:: Exercise inputs

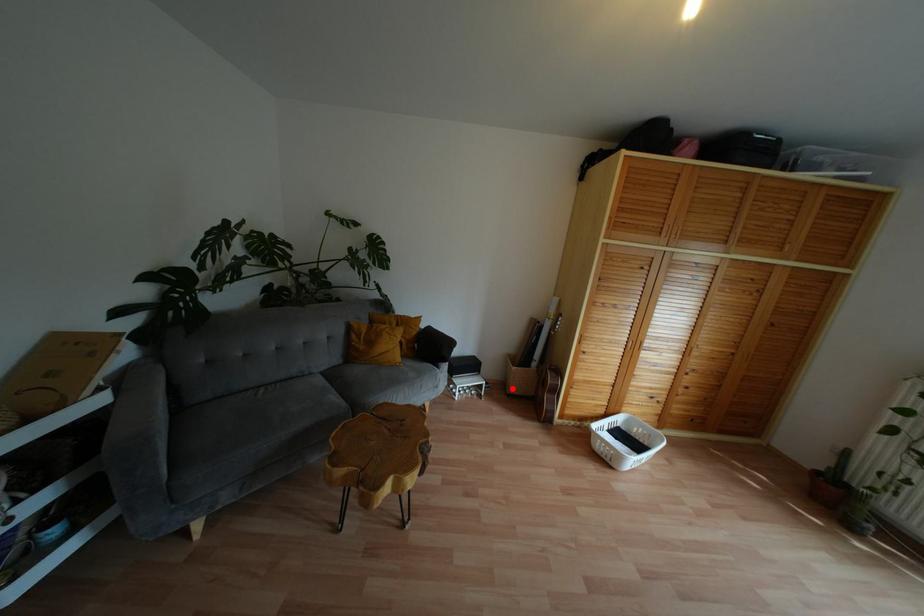
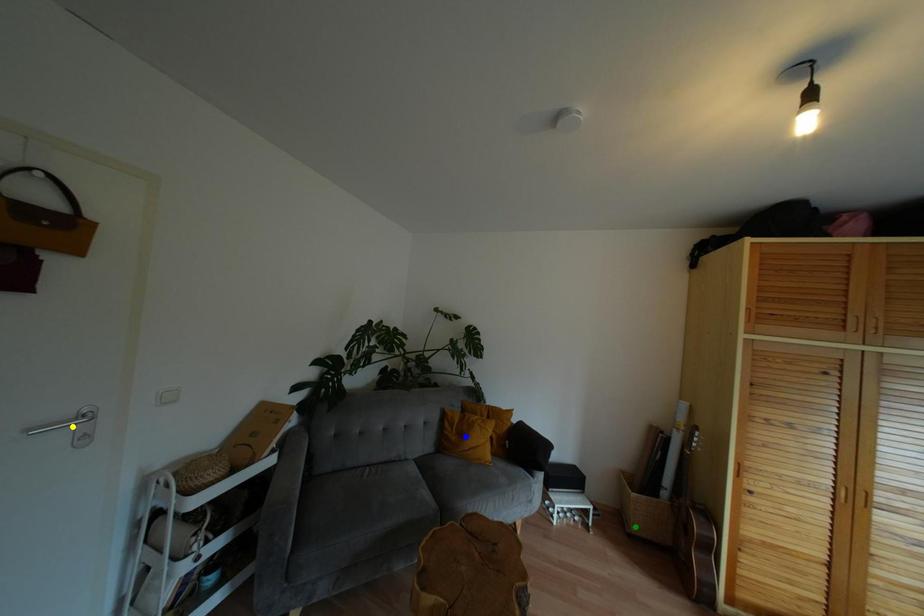
Question: I am providing you with two images of the same scene from different viewpoints. A red point is marked on the first image. You are given multiple points on the second image. Which point in image 2 is actually the same real-world point as the red point in image 1?

Choices:
 (A) green point
 (B) blue point
 (C) yellow point

Answer: (A)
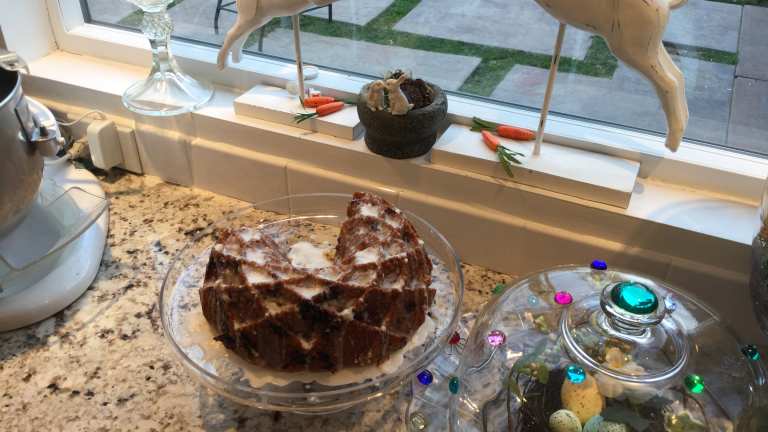
Locate an element on the screen. This screenshot has height=432, width=768. cake stand is located at coordinates (300, 391).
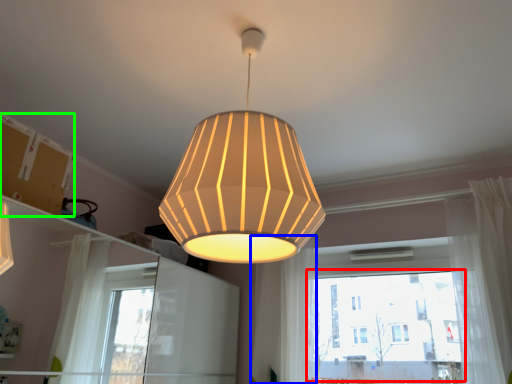
Question: Which is farther away from bay window (highlighted by a red box)? curtain (highlighted by a blue box) or cardboard box (highlighted by a green box)?

Choices:
 (A) curtain
 (B) cardboard box

Answer: (B)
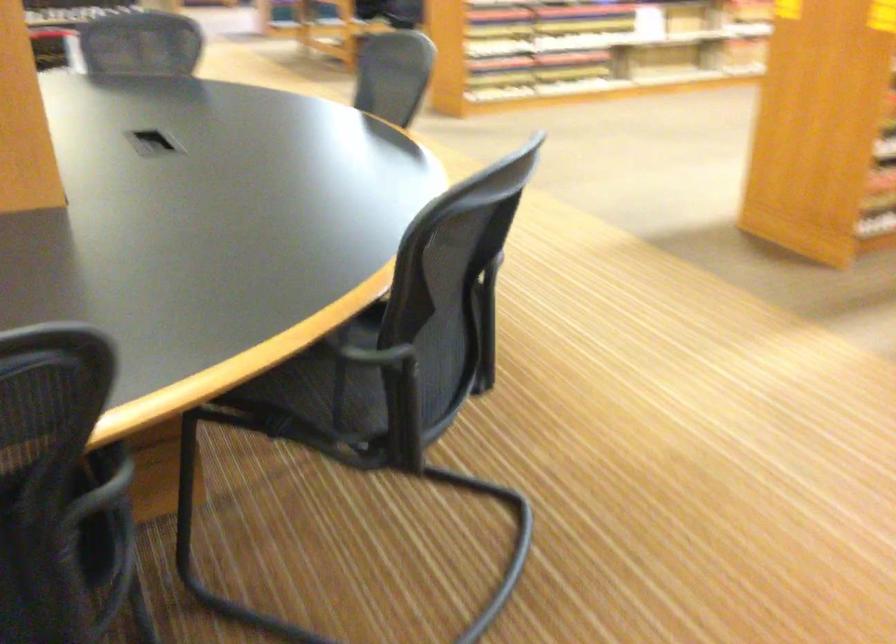
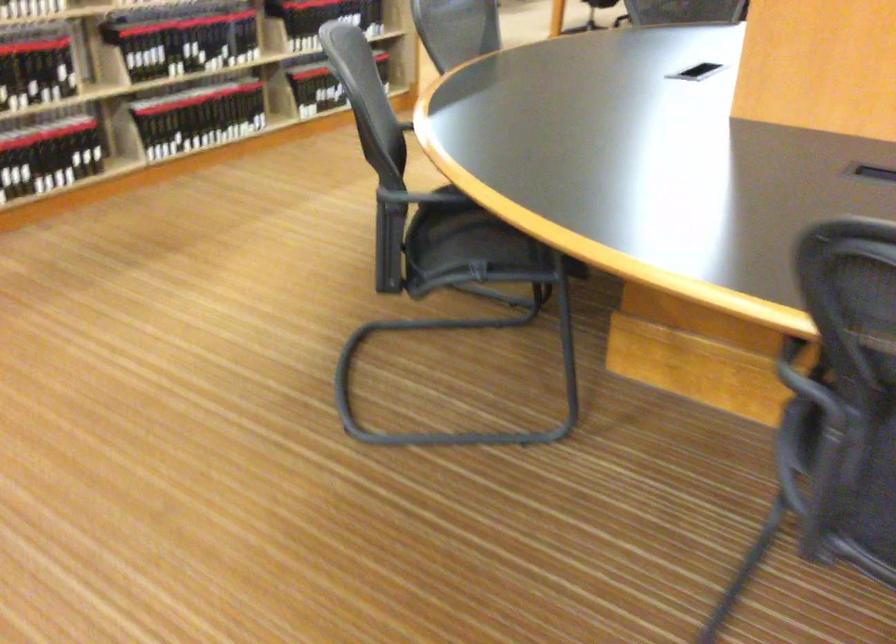
Question: In a continuous first-person perspective shot, in which direction is the camera moving?

Choices:
 (A) Left
 (B) Right
 (C) Forward
 (D) Backward

Answer: (A)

::::

— What you have to do —
Quote the text of all the entries above word for word, from the first to the last, and leave the pictures out.

— Reply —
Question: I am providing you with two images of the same scene from different viewpoints. A red point is marked on the first image. You are given multiple points on the second image. Which point in image 2 is actually the same real-world point as the red point in image 1?

Choices:
 (A) green point
 (B) blue point
 (C) yellow point

Answer: (A)
Locate an element on the screen. This screenshot has height=432, width=768. cake stand is located at coordinates (300, 391).
Question: Which is farther away from bay window (highlighted by a red box)? curtain (highlighted by a blue box) or cardboard box (highlighted by a green box)?

Choices:
 (A) curtain
 (B) cardboard box

Answer: (B)
Question: In a continuous first-person perspective shot, in which direction is the camera moving?

Choices:
 (A) Left
 (B) Right
 (C) Forward
 (D) Backward

Answer: (A)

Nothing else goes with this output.